> [What to do] The expected answer is the data below, retyped exactly.

> [Record extracts]

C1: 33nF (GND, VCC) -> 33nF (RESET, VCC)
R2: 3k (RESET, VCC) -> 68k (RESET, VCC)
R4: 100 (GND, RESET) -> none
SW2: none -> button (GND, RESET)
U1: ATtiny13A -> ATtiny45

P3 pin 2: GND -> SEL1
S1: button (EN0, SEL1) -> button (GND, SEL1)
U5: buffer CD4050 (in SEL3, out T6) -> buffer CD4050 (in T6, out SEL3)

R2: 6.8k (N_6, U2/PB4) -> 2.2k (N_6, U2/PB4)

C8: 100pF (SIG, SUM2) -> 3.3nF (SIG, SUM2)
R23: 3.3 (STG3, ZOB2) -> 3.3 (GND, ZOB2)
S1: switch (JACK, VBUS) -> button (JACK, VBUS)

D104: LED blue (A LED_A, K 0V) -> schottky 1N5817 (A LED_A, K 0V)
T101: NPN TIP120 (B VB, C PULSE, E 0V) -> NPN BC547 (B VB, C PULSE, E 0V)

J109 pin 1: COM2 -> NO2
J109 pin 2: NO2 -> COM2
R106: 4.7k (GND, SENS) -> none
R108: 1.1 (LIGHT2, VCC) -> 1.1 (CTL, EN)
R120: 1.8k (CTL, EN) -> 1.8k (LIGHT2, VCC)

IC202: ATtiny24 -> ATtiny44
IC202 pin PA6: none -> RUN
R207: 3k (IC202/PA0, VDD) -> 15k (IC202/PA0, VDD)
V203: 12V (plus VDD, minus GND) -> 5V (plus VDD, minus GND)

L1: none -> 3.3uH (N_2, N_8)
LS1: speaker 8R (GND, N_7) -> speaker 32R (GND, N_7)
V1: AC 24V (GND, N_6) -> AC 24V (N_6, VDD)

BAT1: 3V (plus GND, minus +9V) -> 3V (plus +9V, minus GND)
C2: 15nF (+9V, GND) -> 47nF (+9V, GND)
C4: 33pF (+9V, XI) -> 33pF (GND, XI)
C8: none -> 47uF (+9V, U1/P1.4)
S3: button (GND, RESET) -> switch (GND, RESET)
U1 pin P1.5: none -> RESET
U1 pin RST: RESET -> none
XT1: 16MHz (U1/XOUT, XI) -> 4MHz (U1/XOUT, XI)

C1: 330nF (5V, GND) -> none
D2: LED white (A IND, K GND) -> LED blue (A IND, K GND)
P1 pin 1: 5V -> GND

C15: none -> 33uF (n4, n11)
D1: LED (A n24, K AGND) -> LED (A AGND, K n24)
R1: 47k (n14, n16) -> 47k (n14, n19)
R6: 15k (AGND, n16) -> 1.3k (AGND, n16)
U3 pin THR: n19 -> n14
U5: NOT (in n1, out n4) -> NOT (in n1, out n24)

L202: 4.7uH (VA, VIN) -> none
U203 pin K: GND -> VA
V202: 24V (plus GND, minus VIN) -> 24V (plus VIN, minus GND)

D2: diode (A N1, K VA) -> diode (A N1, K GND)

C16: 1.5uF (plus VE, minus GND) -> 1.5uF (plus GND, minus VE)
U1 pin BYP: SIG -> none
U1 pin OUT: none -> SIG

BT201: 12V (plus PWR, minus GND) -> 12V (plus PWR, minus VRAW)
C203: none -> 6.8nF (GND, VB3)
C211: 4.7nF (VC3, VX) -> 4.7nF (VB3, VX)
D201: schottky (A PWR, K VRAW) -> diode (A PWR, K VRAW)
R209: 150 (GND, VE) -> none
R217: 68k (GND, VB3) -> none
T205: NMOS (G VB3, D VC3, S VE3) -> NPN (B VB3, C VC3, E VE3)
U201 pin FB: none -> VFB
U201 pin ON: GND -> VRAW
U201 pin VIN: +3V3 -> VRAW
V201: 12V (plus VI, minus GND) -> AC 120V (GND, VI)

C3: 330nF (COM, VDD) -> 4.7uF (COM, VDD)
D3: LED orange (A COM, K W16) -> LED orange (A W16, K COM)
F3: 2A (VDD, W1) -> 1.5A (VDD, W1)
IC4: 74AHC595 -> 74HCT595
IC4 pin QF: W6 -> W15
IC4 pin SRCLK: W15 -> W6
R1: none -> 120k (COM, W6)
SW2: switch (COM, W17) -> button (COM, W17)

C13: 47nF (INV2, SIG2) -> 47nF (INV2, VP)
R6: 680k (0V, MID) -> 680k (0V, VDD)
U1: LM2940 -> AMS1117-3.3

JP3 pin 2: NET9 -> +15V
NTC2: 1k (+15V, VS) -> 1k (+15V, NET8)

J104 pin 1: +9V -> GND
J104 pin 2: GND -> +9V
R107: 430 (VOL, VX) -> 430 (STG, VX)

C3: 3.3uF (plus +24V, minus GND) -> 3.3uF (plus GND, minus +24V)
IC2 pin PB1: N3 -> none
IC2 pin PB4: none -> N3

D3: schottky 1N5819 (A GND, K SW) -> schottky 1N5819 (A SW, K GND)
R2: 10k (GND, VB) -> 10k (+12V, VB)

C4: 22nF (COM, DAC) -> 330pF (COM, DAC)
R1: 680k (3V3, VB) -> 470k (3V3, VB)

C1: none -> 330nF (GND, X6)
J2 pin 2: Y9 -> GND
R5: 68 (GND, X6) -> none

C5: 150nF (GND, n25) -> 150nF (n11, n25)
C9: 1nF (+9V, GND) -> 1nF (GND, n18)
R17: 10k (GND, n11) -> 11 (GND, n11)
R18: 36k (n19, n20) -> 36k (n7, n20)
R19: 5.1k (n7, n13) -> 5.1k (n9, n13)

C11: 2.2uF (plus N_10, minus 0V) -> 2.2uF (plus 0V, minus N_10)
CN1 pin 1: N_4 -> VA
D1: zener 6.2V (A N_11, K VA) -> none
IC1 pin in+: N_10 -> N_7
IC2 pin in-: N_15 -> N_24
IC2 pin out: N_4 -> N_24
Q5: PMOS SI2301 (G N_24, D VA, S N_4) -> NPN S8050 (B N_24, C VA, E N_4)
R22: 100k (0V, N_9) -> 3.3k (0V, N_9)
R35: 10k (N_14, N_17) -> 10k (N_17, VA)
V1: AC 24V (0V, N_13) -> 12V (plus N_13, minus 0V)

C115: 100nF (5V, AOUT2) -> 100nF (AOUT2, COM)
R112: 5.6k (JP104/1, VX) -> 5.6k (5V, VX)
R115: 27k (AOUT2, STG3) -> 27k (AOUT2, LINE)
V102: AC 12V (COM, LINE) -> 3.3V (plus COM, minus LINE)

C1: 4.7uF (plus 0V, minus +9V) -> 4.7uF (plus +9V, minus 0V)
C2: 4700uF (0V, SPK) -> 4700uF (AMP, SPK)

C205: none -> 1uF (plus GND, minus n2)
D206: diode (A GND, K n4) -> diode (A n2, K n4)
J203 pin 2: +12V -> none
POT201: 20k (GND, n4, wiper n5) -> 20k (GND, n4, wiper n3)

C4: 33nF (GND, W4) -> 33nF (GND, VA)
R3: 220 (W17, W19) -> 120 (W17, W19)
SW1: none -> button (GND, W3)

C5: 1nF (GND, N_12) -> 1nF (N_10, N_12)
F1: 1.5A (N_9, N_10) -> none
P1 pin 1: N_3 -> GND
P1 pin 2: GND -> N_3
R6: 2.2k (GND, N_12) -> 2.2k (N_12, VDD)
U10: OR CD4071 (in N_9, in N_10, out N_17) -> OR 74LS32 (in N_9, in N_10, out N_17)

> [Answer area]
C1: 33nF (GND, VCC) -> 33nF (RESET, VCC)
R2: 3k (RESET, VCC) -> 68k (RESET, VCC)
R4: 100 (GND, RESET) -> none
SW2: none -> button (GND, RESET)
U1: ATtiny13A -> ATtiny45

P3 pin 2: GND -> SEL1
S1: button (EN0, SEL1) -> button (GND, SEL1)
U5: buffer CD4050 (in SEL3, out T6) -> buffer CD4050 (in T6, out SEL3)

R2: 6.8k (N_6, U2/PB4) -> 2.2k (N_6, U2/PB4)

C8: 100pF (SIG, SUM2) -> 3.3nF (SIG, SUM2)
R23: 3.3 (STG3, ZOB2) -> 3.3 (GND, ZOB2)
S1: switch (JACK, VBUS) -> button (JACK, VBUS)

D104: LED blue (A LED_A, K 0V) -> schottky 1N5817 (A LED_A, K 0V)
T101: NPN TIP120 (B VB, C PULSE, E 0V) -> NPN BC547 (B VB, C PULSE, E 0V)

J109 pin 1: COM2 -> NO2
J109 pin 2: NO2 -> COM2
R106: 4.7k (GND, SENS) -> none
R108: 1.1 (LIGHT2, VCC) -> 1.1 (CTL, EN)
R120: 1.8k (CTL, EN) -> 1.8k (LIGHT2, VCC)

IC202: ATtiny24 -> ATtiny44
IC202 pin PA6: none -> RUN
R207: 3k (IC202/PA0, VDD) -> 15k (IC202/PA0, VDD)
V203: 12V (plus VDD, minus GND) -> 5V (plus VDD, minus GND)

L1: none -> 3.3uH (N_2, N_8)
LS1: speaker 8R (GND, N_7) -> speaker 32R (GND, N_7)
V1: AC 24V (GND, N_6) -> AC 24V (N_6, VDD)

BAT1: 3V (plus GND, minus +9V) -> 3V (plus +9V, minus GND)
C2: 15nF (+9V, GND) -> 47nF (+9V, GND)
C4: 33pF (+9V, XI) -> 33pF (GND, XI)
C8: none -> 47uF (+9V, U1/P1.4)
S3: button (GND, RESET) -> switch (GND, RESET)
U1 pin P1.5: none -> RESET
U1 pin RST: RESET -> none
XT1: 16MHz (U1/XOUT, XI) -> 4MHz (U1/XOUT, XI)

C1: 330nF (5V, GND) -> none
D2: LED white (A IND, K GND) -> LED blue (A IND, K GND)
P1 pin 1: 5V -> GND

C15: none -> 33uF (n4, n11)
D1: LED (A n24, K AGND) -> LED (A AGND, K n24)
R1: 47k (n14, n16) -> 47k (n14, n19)
R6: 15k (AGND, n16) -> 1.3k (AGND, n16)
U3 pin THR: n19 -> n14
U5: NOT (in n1, out n4) -> NOT (in n1, out n24)

L202: 4.7uH (VA, VIN) -> none
U203 pin K: GND -> VA
V202: 24V (plus GND, minus VIN) -> 24V (plus VIN, minus GND)

D2: diode (A N1, K VA) -> diode (A N1, K GND)

C16: 1.5uF (plus VE, minus GND) -> 1.5uF (plus GND, minus VE)
U1 pin BYP: SIG -> none
U1 pin OUT: none -> SIG

BT201: 12V (plus PWR, minus GND) -> 12V (plus PWR, minus VRAW)
C203: none -> 6.8nF (GND, VB3)
C211: 4.7nF (VC3, VX) -> 4.7nF (VB3, VX)
D201: schottky (A PWR, K VRAW) -> diode (A PWR, K VRAW)
R209: 150 (GND, VE) -> none
R217: 68k (GND, VB3) -> none
T205: NMOS (G VB3, D VC3, S VE3) -> NPN (B VB3, C VC3, E VE3)
U201 pin FB: none -> VFB
U201 pin ON: GND -> VRAW
U201 pin VIN: +3V3 -> VRAW
V201: 12V (plus VI, minus GND) -> AC 120V (GND, VI)

C3: 330nF (COM, VDD) -> 4.7uF (COM, VDD)
D3: LED orange (A COM, K W16) -> LED orange (A W16, K COM)
F3: 2A (VDD, W1) -> 1.5A (VDD, W1)
IC4: 74AHC595 -> 74HCT595
IC4 pin QF: W6 -> W15
IC4 pin SRCLK: W15 -> W6
R1: none -> 120k (COM, W6)
SW2: switch (COM, W17) -> button (COM, W17)

C13: 47nF (INV2, SIG2) -> 47nF (INV2, VP)
R6: 680k (0V, MID) -> 680k (0V, VDD)
U1: LM2940 -> AMS1117-3.3

JP3 pin 2: NET9 -> +15V
NTC2: 1k (+15V, VS) -> 1k (+15V, NET8)

J104 pin 1: +9V -> GND
J104 pin 2: GND -> +9V
R107: 430 (VOL, VX) -> 430 (STG, VX)

C3: 3.3uF (plus +24V, minus GND) -> 3.3uF (plus GND, minus +24V)
IC2 pin PB1: N3 -> none
IC2 pin PB4: none -> N3

D3: schottky 1N5819 (A GND, K SW) -> schottky 1N5819 (A SW, K GND)
R2: 10k (GND, VB) -> 10k (+12V, VB)

C4: 22nF (COM, DAC) -> 330pF (COM, DAC)
R1: 680k (3V3, VB) -> 470k (3V3, VB)

C1: none -> 330nF (GND, X6)
J2 pin 2: Y9 -> GND
R5: 68 (GND, X6) -> none

C5: 150nF (GND, n25) -> 150nF (n11, n25)
C9: 1nF (+9V, GND) -> 1nF (GND, n18)
R17: 10k (GND, n11) -> 11 (GND, n11)
R18: 36k (n19, n20) -> 36k (n7, n20)
R19: 5.1k (n7, n13) -> 5.1k (n9, n13)

C11: 2.2uF (plus N_10, minus 0V) -> 2.2uF (plus 0V, minus N_10)
CN1 pin 1: N_4 -> VA
D1: zener 6.2V (A N_11, K VA) -> none
IC1 pin in+: N_10 -> N_7
IC2 pin in-: N_15 -> N_24
IC2 pin out: N_4 -> N_24
Q5: PMOS SI2301 (G N_24, D VA, S N_4) -> NPN S8050 (B N_24, C VA, E N_4)
R22: 100k (0V, N_9) -> 3.3k (0V, N_9)
R35: 10k (N_14, N_17) -> 10k (N_17, VA)
V1: AC 24V (0V, N_13) -> 12V (plus N_13, minus 0V)

C115: 100nF (5V, AOUT2) -> 100nF (AOUT2, COM)
R112: 5.6k (JP104/1, VX) -> 5.6k (5V, VX)
R115: 27k (AOUT2, STG3) -> 27k (AOUT2, LINE)
V102: AC 12V (COM, LINE) -> 3.3V (plus COM, minus LINE)

C1: 4.7uF (plus 0V, minus +9V) -> 4.7uF (plus +9V, minus 0V)
C2: 4700uF (0V, SPK) -> 4700uF (AMP, SPK)

C205: none -> 1uF (plus GND, minus n2)
D206: diode (A GND, K n4) -> diode (A n2, K n4)
J203 pin 2: +12V -> none
POT201: 20k (GND, n4, wiper n5) -> 20k (GND, n4, wiper n3)

C4: 33nF (GND, W4) -> 33nF (GND, VA)
R3: 220 (W17, W19) -> 120 (W17, W19)
SW1: none -> button (GND, W3)

C5: 1nF (GND, N_12) -> 1nF (N_10, N_12)
F1: 1.5A (N_9, N_10) -> none
P1 pin 1: N_3 -> GND
P1 pin 2: GND -> N_3
R6: 2.2k (GND, N_12) -> 2.2k (N_12, VDD)
U10: OR CD4071 (in N_9, in N_10, out N_17) -> OR 74LS32 (in N_9, in N_10, out N_17)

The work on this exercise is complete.